- Material to process:
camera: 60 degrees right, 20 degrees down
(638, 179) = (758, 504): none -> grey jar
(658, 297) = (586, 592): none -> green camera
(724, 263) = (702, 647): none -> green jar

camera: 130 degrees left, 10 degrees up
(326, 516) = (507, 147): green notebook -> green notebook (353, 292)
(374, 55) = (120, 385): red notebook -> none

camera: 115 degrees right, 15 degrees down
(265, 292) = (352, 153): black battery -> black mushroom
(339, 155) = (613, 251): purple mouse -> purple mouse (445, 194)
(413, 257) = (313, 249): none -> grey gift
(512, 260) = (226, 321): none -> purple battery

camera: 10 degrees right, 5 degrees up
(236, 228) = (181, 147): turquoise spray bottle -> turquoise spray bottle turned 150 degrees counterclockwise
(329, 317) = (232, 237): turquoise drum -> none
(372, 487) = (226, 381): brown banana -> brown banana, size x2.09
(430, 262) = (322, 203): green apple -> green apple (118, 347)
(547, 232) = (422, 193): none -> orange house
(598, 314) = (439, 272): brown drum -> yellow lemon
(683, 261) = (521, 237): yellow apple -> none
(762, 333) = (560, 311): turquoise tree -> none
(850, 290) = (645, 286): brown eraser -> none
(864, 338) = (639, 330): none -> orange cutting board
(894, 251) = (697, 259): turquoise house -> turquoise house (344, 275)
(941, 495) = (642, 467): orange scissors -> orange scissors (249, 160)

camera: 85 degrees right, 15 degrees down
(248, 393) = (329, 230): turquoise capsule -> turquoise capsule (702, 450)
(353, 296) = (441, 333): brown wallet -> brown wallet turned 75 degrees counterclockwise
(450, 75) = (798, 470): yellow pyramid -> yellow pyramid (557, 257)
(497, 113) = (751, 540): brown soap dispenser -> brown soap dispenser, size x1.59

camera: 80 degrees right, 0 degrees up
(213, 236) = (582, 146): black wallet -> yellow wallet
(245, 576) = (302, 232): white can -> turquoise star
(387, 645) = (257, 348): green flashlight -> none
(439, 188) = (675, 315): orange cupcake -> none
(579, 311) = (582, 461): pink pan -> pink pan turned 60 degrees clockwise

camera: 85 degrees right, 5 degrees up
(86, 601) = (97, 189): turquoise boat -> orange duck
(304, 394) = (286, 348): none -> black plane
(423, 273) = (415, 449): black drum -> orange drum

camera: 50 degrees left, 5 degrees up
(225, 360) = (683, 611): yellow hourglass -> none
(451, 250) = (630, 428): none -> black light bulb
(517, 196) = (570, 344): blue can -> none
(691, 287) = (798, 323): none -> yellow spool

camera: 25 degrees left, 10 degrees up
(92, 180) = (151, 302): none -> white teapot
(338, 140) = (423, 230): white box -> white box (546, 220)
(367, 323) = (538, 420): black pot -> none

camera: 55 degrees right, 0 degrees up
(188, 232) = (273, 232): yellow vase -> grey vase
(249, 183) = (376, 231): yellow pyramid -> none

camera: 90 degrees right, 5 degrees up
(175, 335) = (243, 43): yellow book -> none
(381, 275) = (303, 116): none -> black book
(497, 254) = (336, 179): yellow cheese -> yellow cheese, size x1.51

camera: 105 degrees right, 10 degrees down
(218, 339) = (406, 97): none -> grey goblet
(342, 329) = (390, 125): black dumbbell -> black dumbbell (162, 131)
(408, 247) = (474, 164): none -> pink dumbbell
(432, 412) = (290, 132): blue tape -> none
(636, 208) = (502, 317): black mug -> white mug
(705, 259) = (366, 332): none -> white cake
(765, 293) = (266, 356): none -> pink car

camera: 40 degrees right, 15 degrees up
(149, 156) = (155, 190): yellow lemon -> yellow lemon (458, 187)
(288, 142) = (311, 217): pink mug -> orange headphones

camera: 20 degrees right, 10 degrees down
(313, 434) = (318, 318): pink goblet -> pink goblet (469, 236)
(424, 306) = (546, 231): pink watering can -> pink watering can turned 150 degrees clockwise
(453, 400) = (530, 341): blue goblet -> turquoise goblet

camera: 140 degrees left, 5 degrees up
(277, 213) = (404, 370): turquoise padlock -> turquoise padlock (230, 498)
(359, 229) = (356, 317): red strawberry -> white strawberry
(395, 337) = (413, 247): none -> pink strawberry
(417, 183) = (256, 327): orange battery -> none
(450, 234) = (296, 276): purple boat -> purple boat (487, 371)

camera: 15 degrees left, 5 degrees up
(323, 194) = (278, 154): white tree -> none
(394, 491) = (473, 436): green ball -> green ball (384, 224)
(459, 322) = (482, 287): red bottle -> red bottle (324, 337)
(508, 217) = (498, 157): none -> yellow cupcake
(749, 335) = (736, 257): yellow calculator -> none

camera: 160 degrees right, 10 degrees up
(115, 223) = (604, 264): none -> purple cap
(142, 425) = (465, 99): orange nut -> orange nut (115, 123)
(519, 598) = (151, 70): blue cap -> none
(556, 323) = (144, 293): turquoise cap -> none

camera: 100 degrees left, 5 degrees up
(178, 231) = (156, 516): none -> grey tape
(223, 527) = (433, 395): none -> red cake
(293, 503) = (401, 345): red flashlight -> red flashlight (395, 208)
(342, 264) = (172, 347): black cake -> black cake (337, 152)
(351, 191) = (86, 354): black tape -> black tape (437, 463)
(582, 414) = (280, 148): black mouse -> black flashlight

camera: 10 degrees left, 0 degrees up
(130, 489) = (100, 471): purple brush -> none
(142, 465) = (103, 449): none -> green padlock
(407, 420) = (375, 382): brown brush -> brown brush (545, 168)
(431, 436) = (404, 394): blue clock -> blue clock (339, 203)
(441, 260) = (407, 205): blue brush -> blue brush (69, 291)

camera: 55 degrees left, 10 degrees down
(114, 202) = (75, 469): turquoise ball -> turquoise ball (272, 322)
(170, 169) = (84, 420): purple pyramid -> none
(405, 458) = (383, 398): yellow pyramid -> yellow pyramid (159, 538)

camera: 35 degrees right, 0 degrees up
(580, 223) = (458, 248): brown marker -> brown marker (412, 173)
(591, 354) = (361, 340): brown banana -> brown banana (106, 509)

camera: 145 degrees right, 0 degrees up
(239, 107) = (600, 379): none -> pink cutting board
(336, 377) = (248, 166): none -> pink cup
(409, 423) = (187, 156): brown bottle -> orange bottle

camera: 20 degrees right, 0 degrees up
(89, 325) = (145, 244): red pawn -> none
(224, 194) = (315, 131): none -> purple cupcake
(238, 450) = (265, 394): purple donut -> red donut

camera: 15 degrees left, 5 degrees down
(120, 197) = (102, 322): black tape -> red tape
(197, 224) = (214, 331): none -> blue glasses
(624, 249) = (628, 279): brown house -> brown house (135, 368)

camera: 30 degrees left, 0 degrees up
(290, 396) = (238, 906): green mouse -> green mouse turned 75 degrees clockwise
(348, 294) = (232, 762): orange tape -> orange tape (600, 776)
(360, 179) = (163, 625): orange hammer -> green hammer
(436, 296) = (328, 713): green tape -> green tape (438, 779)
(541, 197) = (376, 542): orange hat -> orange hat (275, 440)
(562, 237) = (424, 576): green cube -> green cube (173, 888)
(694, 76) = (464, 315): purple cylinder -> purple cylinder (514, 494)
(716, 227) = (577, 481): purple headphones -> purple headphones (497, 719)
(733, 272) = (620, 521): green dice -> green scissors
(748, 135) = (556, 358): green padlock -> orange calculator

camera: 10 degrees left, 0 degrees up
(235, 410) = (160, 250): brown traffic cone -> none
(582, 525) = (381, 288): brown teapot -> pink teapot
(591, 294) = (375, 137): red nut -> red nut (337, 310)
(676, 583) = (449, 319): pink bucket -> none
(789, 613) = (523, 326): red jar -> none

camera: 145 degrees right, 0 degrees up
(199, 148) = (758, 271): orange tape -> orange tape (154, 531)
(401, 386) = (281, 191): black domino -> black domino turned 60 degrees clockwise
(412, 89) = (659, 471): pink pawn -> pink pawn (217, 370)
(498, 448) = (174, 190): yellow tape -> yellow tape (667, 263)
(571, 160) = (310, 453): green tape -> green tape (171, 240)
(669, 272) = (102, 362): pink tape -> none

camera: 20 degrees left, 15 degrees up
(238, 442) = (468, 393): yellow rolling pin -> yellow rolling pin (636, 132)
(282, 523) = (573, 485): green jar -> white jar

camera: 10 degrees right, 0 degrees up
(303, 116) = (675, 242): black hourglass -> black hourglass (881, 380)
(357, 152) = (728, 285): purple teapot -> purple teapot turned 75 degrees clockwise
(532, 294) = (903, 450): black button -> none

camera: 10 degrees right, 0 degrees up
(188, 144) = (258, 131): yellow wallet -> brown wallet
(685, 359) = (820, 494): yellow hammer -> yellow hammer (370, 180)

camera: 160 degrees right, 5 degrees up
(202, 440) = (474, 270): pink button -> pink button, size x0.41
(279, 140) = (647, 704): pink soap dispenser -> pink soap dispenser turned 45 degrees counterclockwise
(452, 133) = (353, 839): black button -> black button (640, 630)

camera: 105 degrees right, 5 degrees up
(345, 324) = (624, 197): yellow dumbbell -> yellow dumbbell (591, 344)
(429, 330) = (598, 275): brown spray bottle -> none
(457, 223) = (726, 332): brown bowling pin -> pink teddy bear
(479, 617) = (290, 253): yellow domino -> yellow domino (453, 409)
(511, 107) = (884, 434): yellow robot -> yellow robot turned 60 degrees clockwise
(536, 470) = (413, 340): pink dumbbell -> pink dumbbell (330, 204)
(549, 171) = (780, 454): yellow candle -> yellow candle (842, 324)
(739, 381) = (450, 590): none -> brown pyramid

- Work to complete:
Using the records above, restate word for word the lines from the one with "(598, 314) = (439, 272): brown" through the one with "camera: 85 degrees right, 5 degrees up", both included.

- Written solution:
(598, 314) = (439, 272): brown drum -> yellow lemon
(683, 261) = (521, 237): yellow apple -> none
(762, 333) = (560, 311): turquoise tree -> none
(850, 290) = (645, 286): brown eraser -> none
(864, 338) = (639, 330): none -> orange cutting board
(894, 251) = (697, 259): turquoise house -> turquoise house (344, 275)
(941, 495) = (642, 467): orange scissors -> orange scissors (249, 160)

camera: 85 degrees right, 15 degrees down
(248, 393) = (329, 230): turquoise capsule -> turquoise capsule (702, 450)
(353, 296) = (441, 333): brown wallet -> brown wallet turned 75 degrees counterclockwise
(450, 75) = (798, 470): yellow pyramid -> yellow pyramid (557, 257)
(497, 113) = (751, 540): brown soap dispenser -> brown soap dispenser, size x1.59

camera: 80 degrees right, 0 degrees up
(213, 236) = (582, 146): black wallet -> yellow wallet
(245, 576) = (302, 232): white can -> turquoise star
(387, 645) = (257, 348): green flashlight -> none
(439, 188) = (675, 315): orange cupcake -> none
(579, 311) = (582, 461): pink pan -> pink pan turned 60 degrees clockwise

camera: 85 degrees right, 5 degrees up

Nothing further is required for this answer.